BEGIN

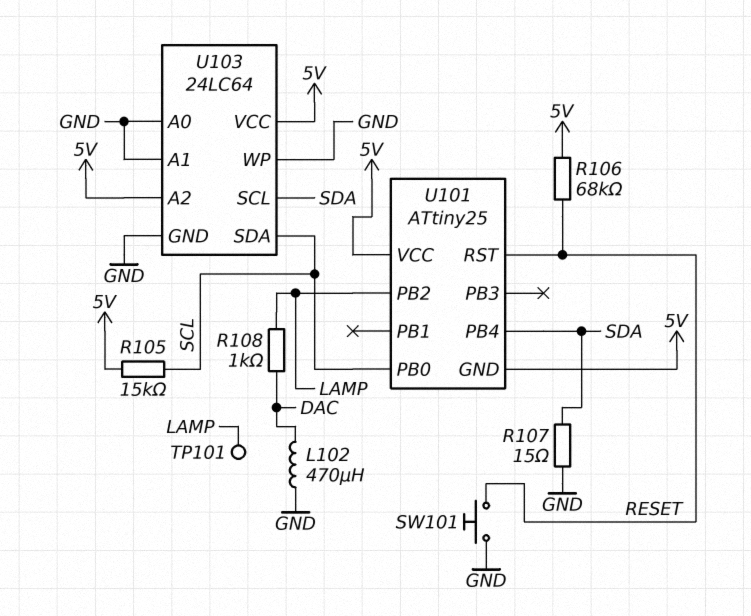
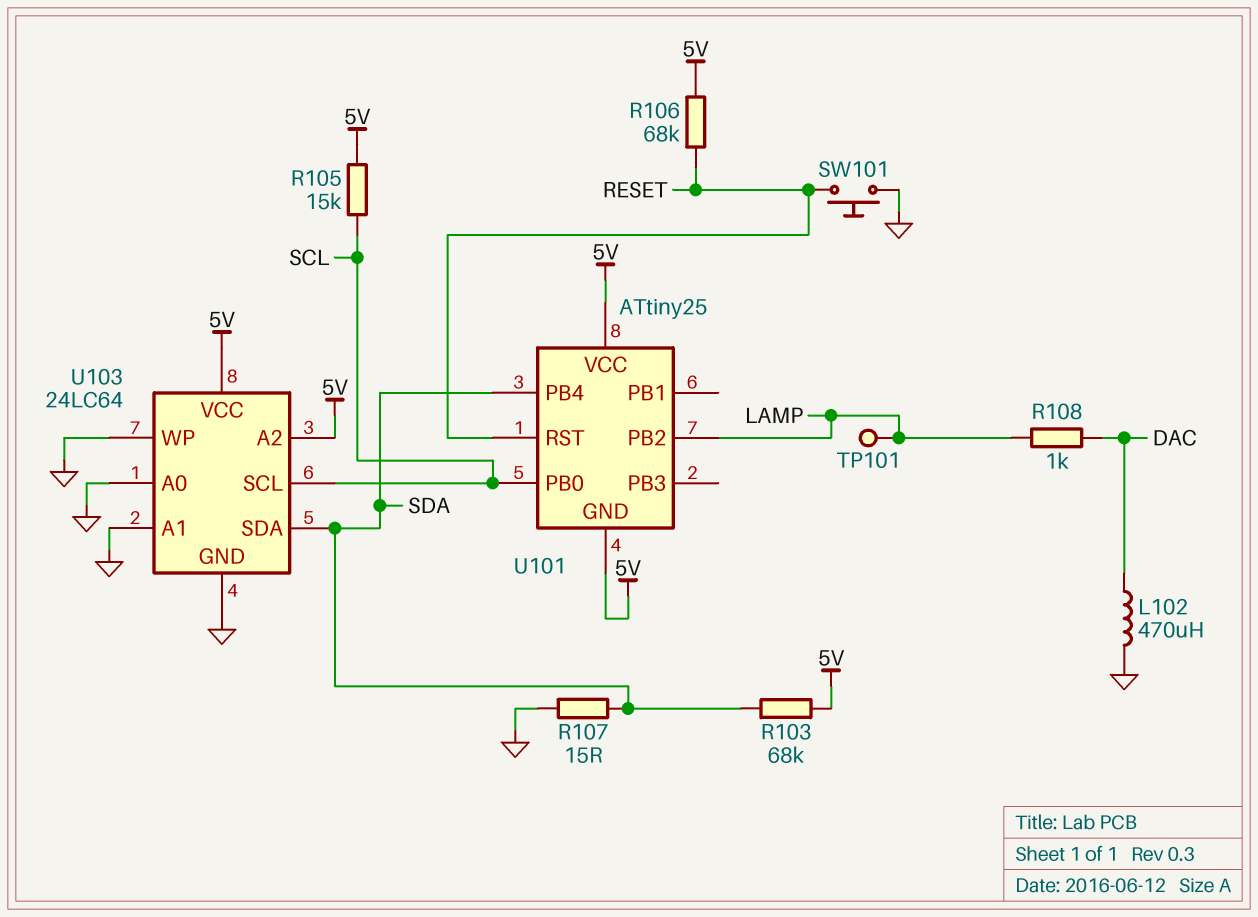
R103: none -> 68k (5V, SDA)
U103 pin SCL: SDA -> SCL
U103 pin SDA: SCL -> SDA

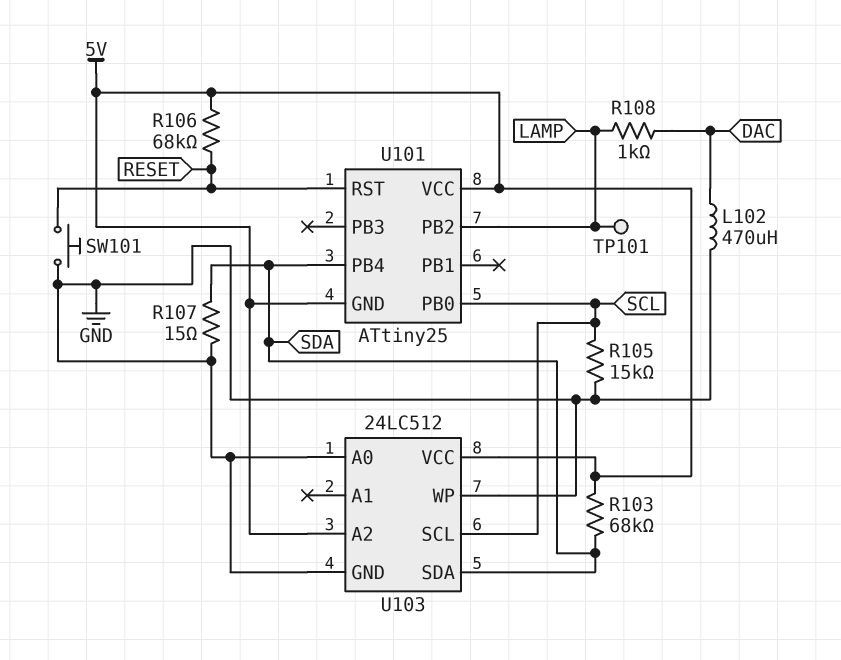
R105: 15k (5V, SCL) -> 15k (GND, SCL)
U103: 24LC64 -> 24LC512
U103 pin A1: GND -> none

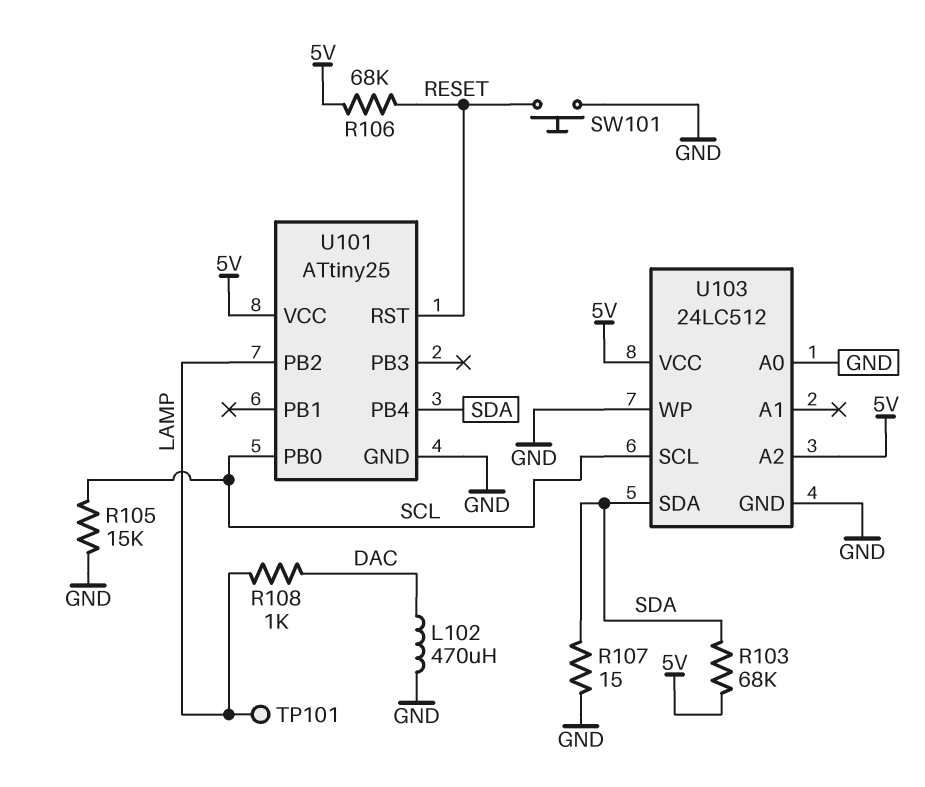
U101 pin GND: 5V -> GND

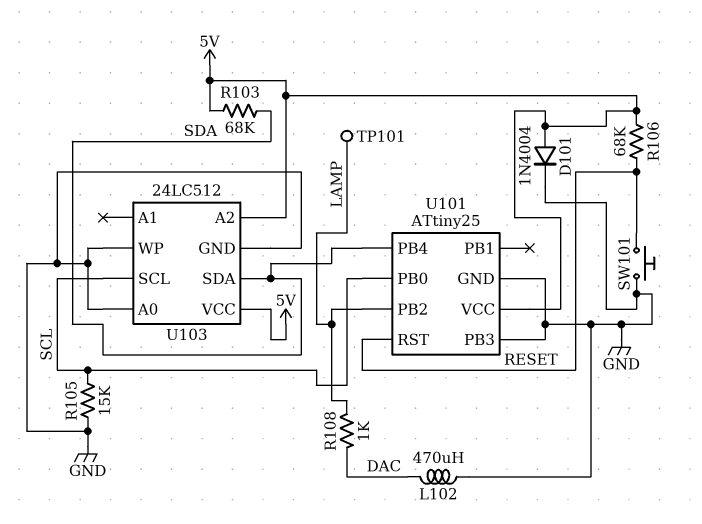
D101: none -> diode 1N4004 (A 5V, K GND)
R107: 15 (GND, SDA) -> none
U101 pin PB3: none -> GND

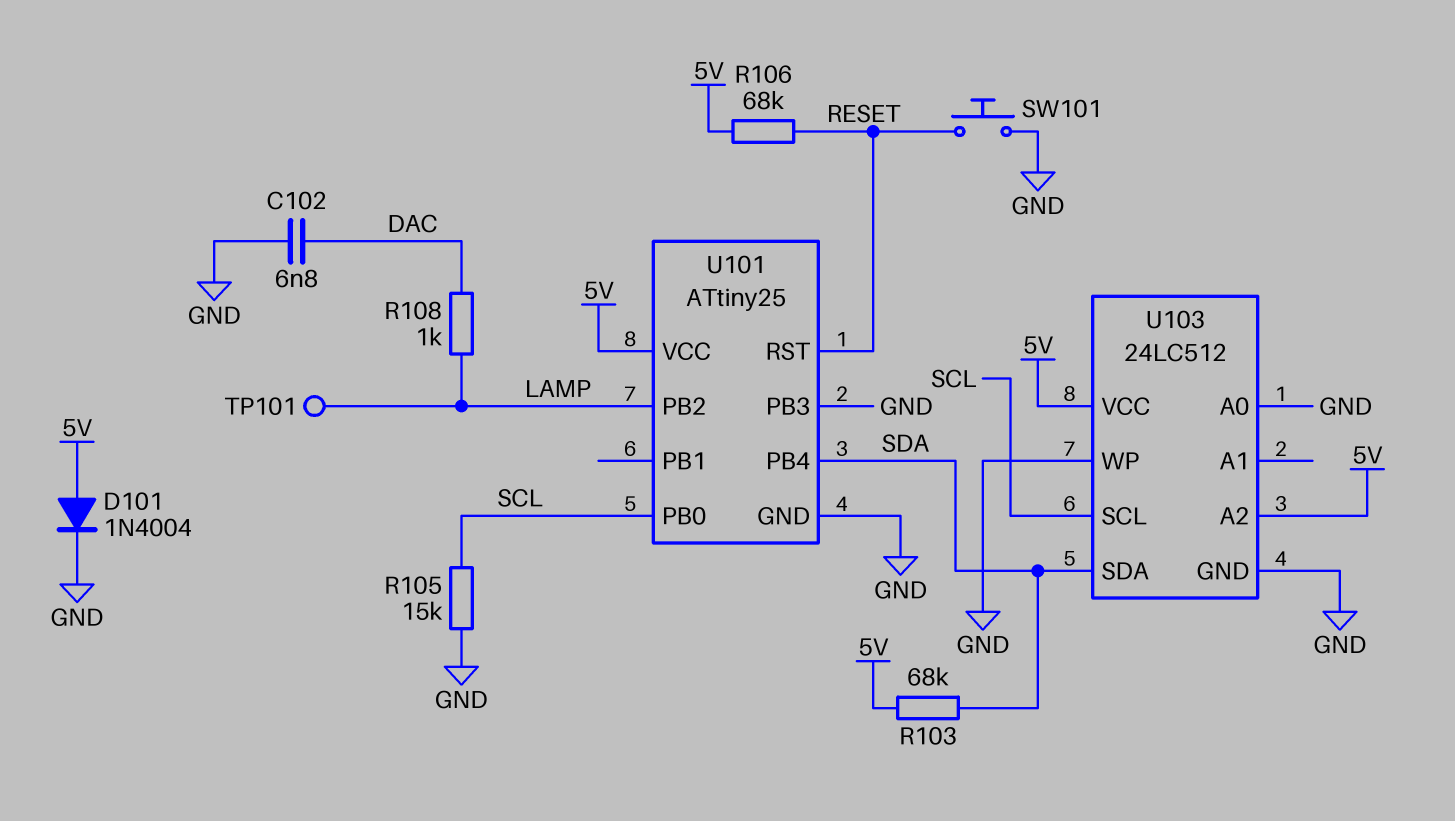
C102: none -> 6.8nF (DAC, GND)
L102: 470uH (DAC, GND) -> none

END

Write the lines from the one containing "U103 pin SDA: SCL -> SDA" through the end of the data above exactly as they appear, and do not carry over any picture.

Your response:
U103 pin SDA: SCL -> SDA

R105: 15k (5V, SCL) -> 15k (GND, SCL)
U103: 24LC64 -> 24LC512
U103 pin A1: GND -> none

U101 pin GND: 5V -> GND

D101: none -> diode 1N4004 (A 5V, K GND)
R107: 15 (GND, SDA) -> none
U101 pin PB3: none -> GND

C102: none -> 6.8nF (DAC, GND)
L102: 470uH (DAC, GND) -> none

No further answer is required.